[Records to process]

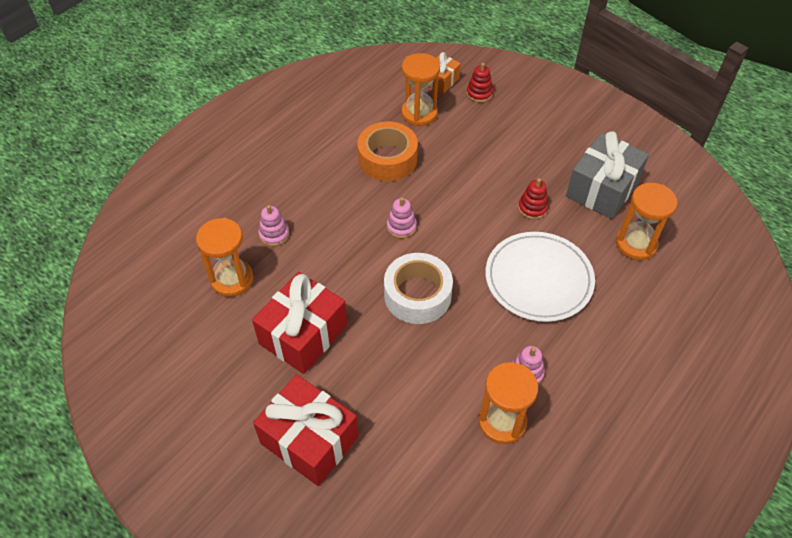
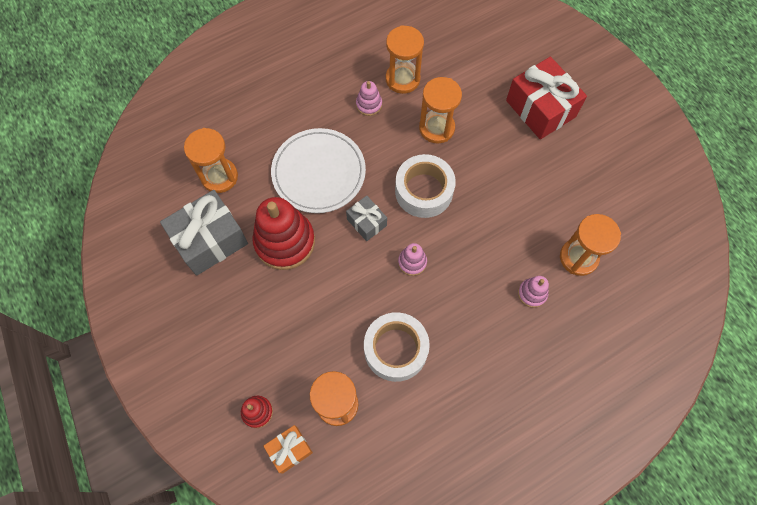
camera: 160 degrees left, 15 degrees up
(303, 334) = (527, 187): red gift -> none
(387, 159) = (395, 349): orange tape -> white tape
(432, 370) = (436, 128): none -> orange hourglass
(463, 247) = (366, 222): none -> grey gift
(532, 208) = (285, 242): red stacking toy -> red stacking toy, size x2.13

[/Records to process]

▶ [Directive]:
Copy out all the records exactly as they read, and omit the pictures.

▶ [Result of this task]:
camera: 160 degrees left, 15 degrees up
(303, 334) = (527, 187): red gift -> none
(387, 159) = (395, 349): orange tape -> white tape
(432, 370) = (436, 128): none -> orange hourglass
(463, 247) = (366, 222): none -> grey gift
(532, 208) = (285, 242): red stacking toy -> red stacking toy, size x2.13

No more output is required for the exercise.